▶ [WHAT YOU NEED TO DO] Please retype the full listing below word for word, leaving out every picture line.

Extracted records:
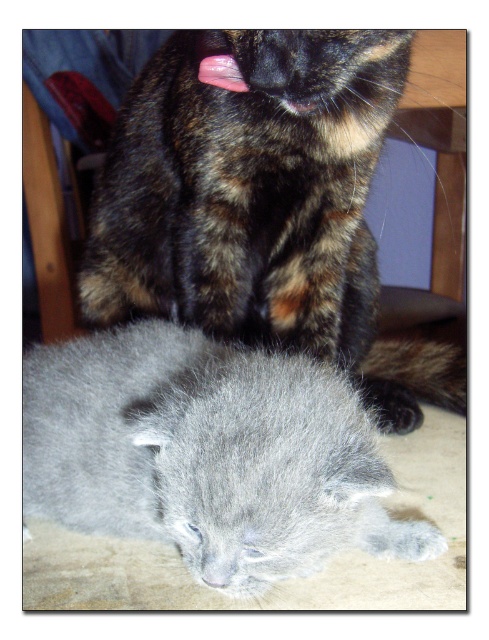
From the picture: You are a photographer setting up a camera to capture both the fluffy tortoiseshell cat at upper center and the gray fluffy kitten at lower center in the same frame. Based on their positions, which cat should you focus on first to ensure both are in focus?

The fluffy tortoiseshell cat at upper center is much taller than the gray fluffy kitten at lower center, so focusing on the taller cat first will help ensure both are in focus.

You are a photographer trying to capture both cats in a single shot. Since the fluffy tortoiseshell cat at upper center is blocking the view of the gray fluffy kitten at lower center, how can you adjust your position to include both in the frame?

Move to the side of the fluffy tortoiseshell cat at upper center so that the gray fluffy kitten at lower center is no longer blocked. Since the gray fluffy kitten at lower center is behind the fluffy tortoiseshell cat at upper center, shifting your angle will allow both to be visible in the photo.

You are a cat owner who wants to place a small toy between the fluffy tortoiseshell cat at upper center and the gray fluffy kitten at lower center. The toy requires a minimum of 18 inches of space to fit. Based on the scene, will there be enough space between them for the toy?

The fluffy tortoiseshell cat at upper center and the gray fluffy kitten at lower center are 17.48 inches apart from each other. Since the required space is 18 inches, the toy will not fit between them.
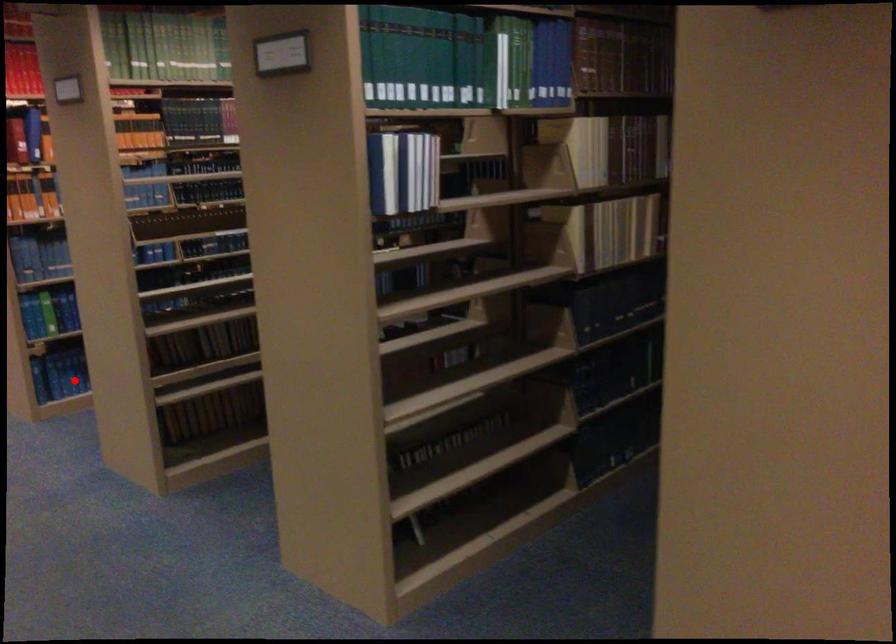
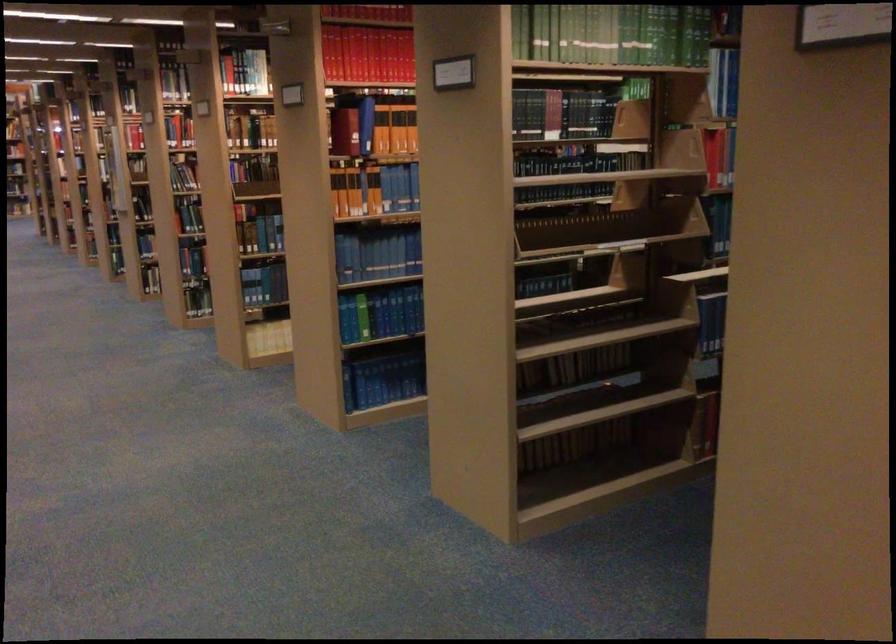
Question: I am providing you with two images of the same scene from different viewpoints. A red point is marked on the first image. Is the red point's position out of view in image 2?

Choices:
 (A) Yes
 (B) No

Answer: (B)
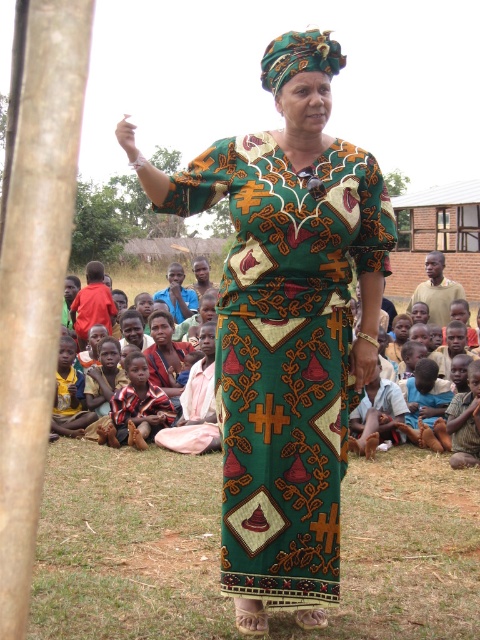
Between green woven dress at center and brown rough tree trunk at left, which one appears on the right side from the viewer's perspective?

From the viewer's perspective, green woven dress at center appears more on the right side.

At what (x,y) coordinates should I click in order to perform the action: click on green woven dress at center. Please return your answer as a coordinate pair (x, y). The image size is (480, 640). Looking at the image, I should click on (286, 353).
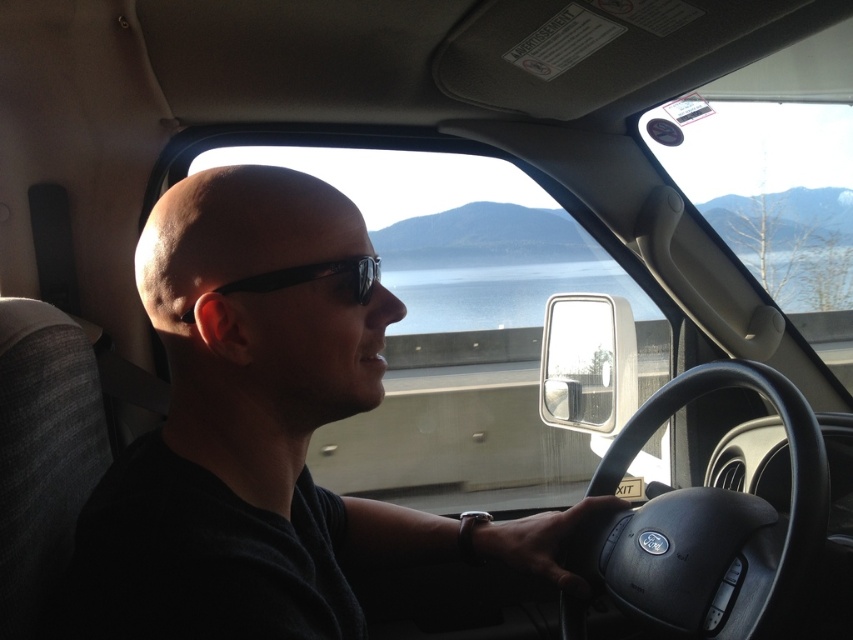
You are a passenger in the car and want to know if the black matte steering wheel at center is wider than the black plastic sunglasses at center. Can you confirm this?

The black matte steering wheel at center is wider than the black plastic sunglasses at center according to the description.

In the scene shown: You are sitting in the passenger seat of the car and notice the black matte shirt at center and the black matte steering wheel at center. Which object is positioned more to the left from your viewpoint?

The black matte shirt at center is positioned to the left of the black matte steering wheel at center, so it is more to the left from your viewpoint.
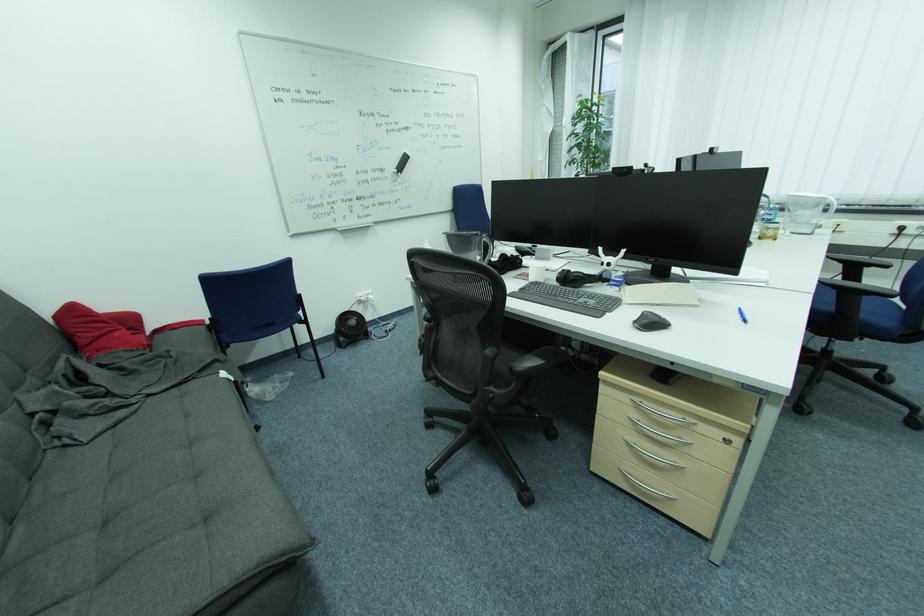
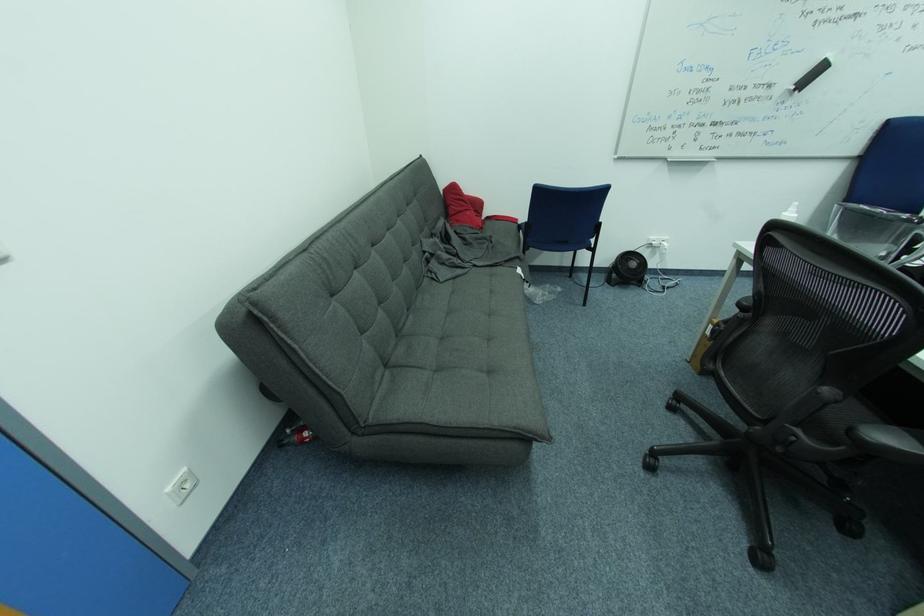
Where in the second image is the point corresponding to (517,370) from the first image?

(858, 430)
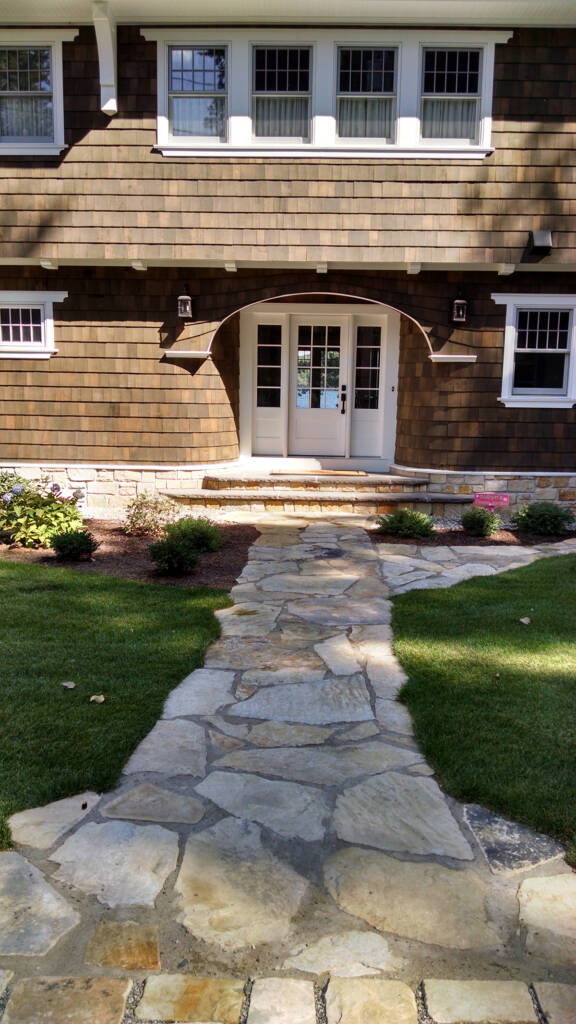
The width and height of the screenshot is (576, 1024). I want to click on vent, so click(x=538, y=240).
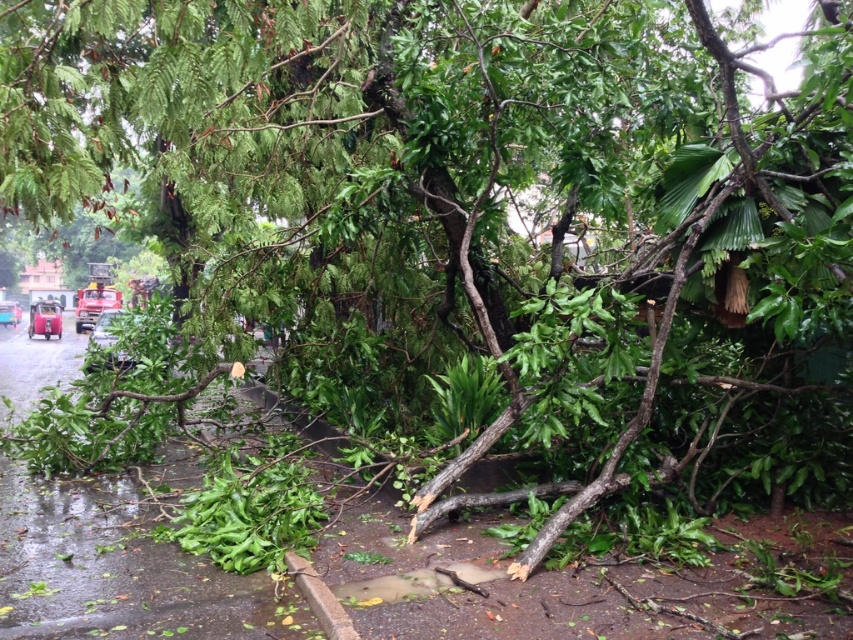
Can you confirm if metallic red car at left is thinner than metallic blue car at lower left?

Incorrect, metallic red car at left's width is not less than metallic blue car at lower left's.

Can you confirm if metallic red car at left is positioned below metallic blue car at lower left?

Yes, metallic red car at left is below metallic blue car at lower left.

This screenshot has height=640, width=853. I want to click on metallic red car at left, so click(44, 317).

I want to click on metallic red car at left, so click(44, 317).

▶ [REPLY]
From the picture: You are a photographer setting up a camera to capture both the fluffy tortoiseshell cat at upper center and the gray fluffy kitten at lower center in the same frame. Based on their positions, which cat should you focus on first to ensure both are in focus?

The fluffy tortoiseshell cat at upper center is much taller than the gray fluffy kitten at lower center, so focusing on the taller cat first will help ensure both are in focus.

You are a photographer trying to capture both cats in a single shot. Since the fluffy tortoiseshell cat at upper center is blocking the view of the gray fluffy kitten at lower center, how can you adjust your position to include both in the frame?

Move to the side of the fluffy tortoiseshell cat at upper center so that the gray fluffy kitten at lower center is no longer blocked. Since the gray fluffy kitten at lower center is behind the fluffy tortoiseshell cat at upper center, shifting your angle will allow both to be visible in the photo.

You are a cat owner who wants to place a small toy between the fluffy tortoiseshell cat at upper center and the gray fluffy kitten at lower center. The toy requires a minimum of 18 inches of space to fit. Based on the scene, will there be enough space between them for the toy?

The fluffy tortoiseshell cat at upper center and the gray fluffy kitten at lower center are 17.48 inches apart from each other. Since the required space is 18 inches, the toy will not fit between them.
Question: I am providing you with two images of the same scene from different viewpoints. A red point is marked on the first image. Is the red point's position out of view in image 2?

Choices:
 (A) Yes
 (B) No

Answer: (B)
Between green woven dress at center and brown rough tree trunk at left, which one appears on the right side from the viewer's perspective?

From the viewer's perspective, green woven dress at center appears more on the right side.

At what (x,y) coordinates should I click in order to perform the action: click on green woven dress at center. Please return your answer as a coordinate pair (x, y). The image size is (480, 640). Looking at the image, I should click on (286, 353).
You are a passenger in the car and want to know if the black matte steering wheel at center is wider than the black plastic sunglasses at center. Can you confirm this?

The black matte steering wheel at center is wider than the black plastic sunglasses at center according to the description.

In the scene shown: You are sitting in the passenger seat of the car and notice the black matte shirt at center and the black matte steering wheel at center. Which object is positioned more to the left from your viewpoint?

The black matte shirt at center is positioned to the left of the black matte steering wheel at center, so it is more to the left from your viewpoint.
Where in the second image is the point corresponding to (517,370) from the first image?

(858, 430)
The width and height of the screenshot is (576, 1024). I want to click on vent, so click(x=538, y=240).
Can you confirm if metallic red car at left is thinner than metallic blue car at lower left?

Incorrect, metallic red car at left's width is not less than metallic blue car at lower left's.

Can you confirm if metallic red car at left is positioned below metallic blue car at lower left?

Yes, metallic red car at left is below metallic blue car at lower left.

This screenshot has height=640, width=853. I want to click on metallic red car at left, so click(44, 317).

I want to click on metallic red car at left, so click(44, 317).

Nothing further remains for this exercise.